§ Source data:

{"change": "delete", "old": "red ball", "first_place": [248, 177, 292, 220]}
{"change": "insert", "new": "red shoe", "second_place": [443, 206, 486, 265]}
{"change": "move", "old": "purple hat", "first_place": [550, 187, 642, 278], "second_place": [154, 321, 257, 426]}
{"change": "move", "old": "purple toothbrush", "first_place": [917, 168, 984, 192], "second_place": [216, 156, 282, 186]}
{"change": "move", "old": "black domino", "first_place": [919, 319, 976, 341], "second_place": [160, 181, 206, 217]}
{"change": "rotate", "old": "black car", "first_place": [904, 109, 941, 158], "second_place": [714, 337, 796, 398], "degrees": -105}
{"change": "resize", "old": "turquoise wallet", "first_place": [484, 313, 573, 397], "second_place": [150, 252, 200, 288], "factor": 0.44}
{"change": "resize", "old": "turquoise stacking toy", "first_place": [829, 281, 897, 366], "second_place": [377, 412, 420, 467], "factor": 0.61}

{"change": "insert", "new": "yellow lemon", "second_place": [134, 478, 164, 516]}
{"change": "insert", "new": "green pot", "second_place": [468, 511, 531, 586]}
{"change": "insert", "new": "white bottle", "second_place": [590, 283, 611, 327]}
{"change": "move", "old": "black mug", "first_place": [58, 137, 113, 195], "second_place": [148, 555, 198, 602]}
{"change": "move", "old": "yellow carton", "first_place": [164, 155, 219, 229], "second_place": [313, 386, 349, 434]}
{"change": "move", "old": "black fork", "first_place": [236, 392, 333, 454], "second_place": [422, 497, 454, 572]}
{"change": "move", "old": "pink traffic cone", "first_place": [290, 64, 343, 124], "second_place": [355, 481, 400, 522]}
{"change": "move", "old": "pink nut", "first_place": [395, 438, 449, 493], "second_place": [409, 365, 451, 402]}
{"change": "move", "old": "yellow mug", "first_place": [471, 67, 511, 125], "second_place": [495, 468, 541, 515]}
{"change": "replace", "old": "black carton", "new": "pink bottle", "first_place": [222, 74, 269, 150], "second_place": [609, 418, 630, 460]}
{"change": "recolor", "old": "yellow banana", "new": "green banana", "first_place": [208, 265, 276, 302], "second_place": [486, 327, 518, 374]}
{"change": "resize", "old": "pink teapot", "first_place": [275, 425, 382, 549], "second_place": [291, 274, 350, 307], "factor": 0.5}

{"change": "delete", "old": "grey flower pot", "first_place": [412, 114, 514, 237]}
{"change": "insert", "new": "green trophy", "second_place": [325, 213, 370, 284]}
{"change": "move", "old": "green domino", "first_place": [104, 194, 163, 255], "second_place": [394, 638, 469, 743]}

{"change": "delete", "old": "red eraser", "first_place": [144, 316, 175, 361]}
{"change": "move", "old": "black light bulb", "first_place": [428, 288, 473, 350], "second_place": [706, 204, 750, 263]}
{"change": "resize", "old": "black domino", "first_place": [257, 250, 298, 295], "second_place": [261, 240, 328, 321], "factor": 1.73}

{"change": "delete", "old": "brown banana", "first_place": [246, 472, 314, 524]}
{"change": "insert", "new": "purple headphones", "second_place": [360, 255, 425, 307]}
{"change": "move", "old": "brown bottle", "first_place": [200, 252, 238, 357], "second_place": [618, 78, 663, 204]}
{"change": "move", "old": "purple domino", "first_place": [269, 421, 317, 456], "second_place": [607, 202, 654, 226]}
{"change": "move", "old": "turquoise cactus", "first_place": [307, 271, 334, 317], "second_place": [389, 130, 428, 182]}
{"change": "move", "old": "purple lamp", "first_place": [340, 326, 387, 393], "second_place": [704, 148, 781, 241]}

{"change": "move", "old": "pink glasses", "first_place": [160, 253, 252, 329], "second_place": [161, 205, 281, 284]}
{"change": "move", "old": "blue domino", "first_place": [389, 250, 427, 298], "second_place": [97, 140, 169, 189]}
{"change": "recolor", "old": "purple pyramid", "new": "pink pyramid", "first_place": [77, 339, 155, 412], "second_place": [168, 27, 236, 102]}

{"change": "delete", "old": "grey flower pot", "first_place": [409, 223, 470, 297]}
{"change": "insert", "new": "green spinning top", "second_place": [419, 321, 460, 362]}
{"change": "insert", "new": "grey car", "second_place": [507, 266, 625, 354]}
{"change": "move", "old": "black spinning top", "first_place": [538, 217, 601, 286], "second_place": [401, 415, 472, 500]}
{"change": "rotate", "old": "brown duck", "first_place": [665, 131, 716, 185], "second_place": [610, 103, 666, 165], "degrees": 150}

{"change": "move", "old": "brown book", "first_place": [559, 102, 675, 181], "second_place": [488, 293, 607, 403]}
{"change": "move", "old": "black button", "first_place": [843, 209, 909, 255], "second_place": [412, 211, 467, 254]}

§ What to do:
What you hand back must match the records above exactly.

§ Your solution:
{"change": "delete", "old": "red ball", "first_place": [248, 177, 292, 220]}
{"change": "insert", "new": "red shoe", "second_place": [443, 206, 486, 265]}
{"change": "move", "old": "purple hat", "first_place": [550, 187, 642, 278], "second_place": [154, 321, 257, 426]}
{"change": "move", "old": "purple toothbrush", "first_place": [917, 168, 984, 192], "second_place": [216, 156, 282, 186]}
{"change": "move", "old": "black domino", "first_place": [919, 319, 976, 341], "second_place": [160, 181, 206, 217]}
{"change": "rotate", "old": "black car", "first_place": [904, 109, 941, 158], "second_place": [714, 337, 796, 398], "degrees": -105}
{"change": "resize", "old": "turquoise wallet", "first_place": [484, 313, 573, 397], "second_place": [150, 252, 200, 288], "factor": 0.44}
{"change": "resize", "old": "turquoise stacking toy", "first_place": [829, 281, 897, 366], "second_place": [377, 412, 420, 467], "factor": 0.61}

{"change": "insert", "new": "yellow lemon", "second_place": [134, 478, 164, 516]}
{"change": "insert", "new": "green pot", "second_place": [468, 511, 531, 586]}
{"change": "insert", "new": "white bottle", "second_place": [590, 283, 611, 327]}
{"change": "move", "old": "black mug", "first_place": [58, 137, 113, 195], "second_place": [148, 555, 198, 602]}
{"change": "move", "old": "yellow carton", "first_place": [164, 155, 219, 229], "second_place": [313, 386, 349, 434]}
{"change": "move", "old": "black fork", "first_place": [236, 392, 333, 454], "second_place": [422, 497, 454, 572]}
{"change": "move", "old": "pink traffic cone", "first_place": [290, 64, 343, 124], "second_place": [355, 481, 400, 522]}
{"change": "move", "old": "pink nut", "first_place": [395, 438, 449, 493], "second_place": [409, 365, 451, 402]}
{"change": "move", "old": "yellow mug", "first_place": [471, 67, 511, 125], "second_place": [495, 468, 541, 515]}
{"change": "replace", "old": "black carton", "new": "pink bottle", "first_place": [222, 74, 269, 150], "second_place": [609, 418, 630, 460]}
{"change": "recolor", "old": "yellow banana", "new": "green banana", "first_place": [208, 265, 276, 302], "second_place": [486, 327, 518, 374]}
{"change": "resize", "old": "pink teapot", "first_place": [275, 425, 382, 549], "second_place": [291, 274, 350, 307], "factor": 0.5}

{"change": "delete", "old": "grey flower pot", "first_place": [412, 114, 514, 237]}
{"change": "insert", "new": "green trophy", "second_place": [325, 213, 370, 284]}
{"change": "move", "old": "green domino", "first_place": [104, 194, 163, 255], "second_place": [394, 638, 469, 743]}

{"change": "delete", "old": "red eraser", "first_place": [144, 316, 175, 361]}
{"change": "move", "old": "black light bulb", "first_place": [428, 288, 473, 350], "second_place": [706, 204, 750, 263]}
{"change": "resize", "old": "black domino", "first_place": [257, 250, 298, 295], "second_place": [261, 240, 328, 321], "factor": 1.73}

{"change": "delete", "old": "brown banana", "first_place": [246, 472, 314, 524]}
{"change": "insert", "new": "purple headphones", "second_place": [360, 255, 425, 307]}
{"change": "move", "old": "brown bottle", "first_place": [200, 252, 238, 357], "second_place": [618, 78, 663, 204]}
{"change": "move", "old": "purple domino", "first_place": [269, 421, 317, 456], "second_place": [607, 202, 654, 226]}
{"change": "move", "old": "turquoise cactus", "first_place": [307, 271, 334, 317], "second_place": [389, 130, 428, 182]}
{"change": "move", "old": "purple lamp", "first_place": [340, 326, 387, 393], "second_place": [704, 148, 781, 241]}

{"change": "move", "old": "pink glasses", "first_place": [160, 253, 252, 329], "second_place": [161, 205, 281, 284]}
{"change": "move", "old": "blue domino", "first_place": [389, 250, 427, 298], "second_place": [97, 140, 169, 189]}
{"change": "recolor", "old": "purple pyramid", "new": "pink pyramid", "first_place": [77, 339, 155, 412], "second_place": [168, 27, 236, 102]}

{"change": "delete", "old": "grey flower pot", "first_place": [409, 223, 470, 297]}
{"change": "insert", "new": "green spinning top", "second_place": [419, 321, 460, 362]}
{"change": "insert", "new": "grey car", "second_place": [507, 266, 625, 354]}
{"change": "move", "old": "black spinning top", "first_place": [538, 217, 601, 286], "second_place": [401, 415, 472, 500]}
{"change": "rotate", "old": "brown duck", "first_place": [665, 131, 716, 185], "second_place": [610, 103, 666, 165], "degrees": 150}

{"change": "move", "old": "brown book", "first_place": [559, 102, 675, 181], "second_place": [488, 293, 607, 403]}
{"change": "move", "old": "black button", "first_place": [843, 209, 909, 255], "second_place": [412, 211, 467, 254]}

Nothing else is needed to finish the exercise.